• Dataset section:

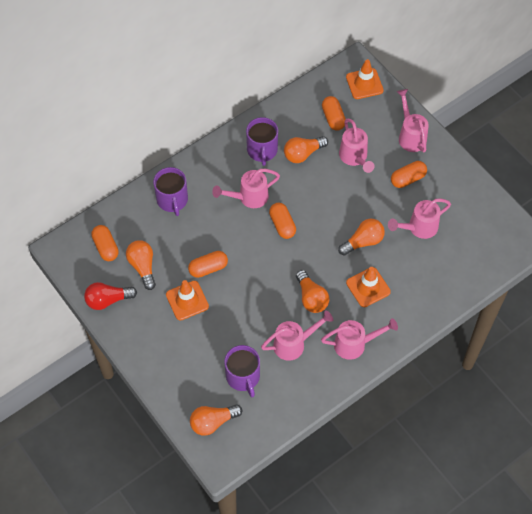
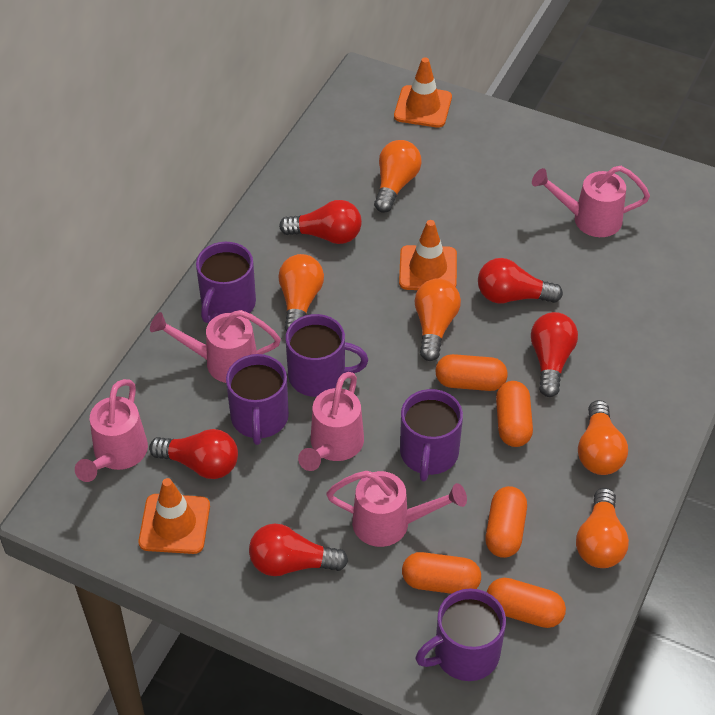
pink watering can: 6 -> 5
purple mug: 3 -> 5
red light bulb: 1 -> 5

• What the exercise asks:
Line for line, retype the material exactly, omitting any pictures.

• Finished task:
pink watering can: 6 -> 5
purple mug: 3 -> 5
red light bulb: 1 -> 5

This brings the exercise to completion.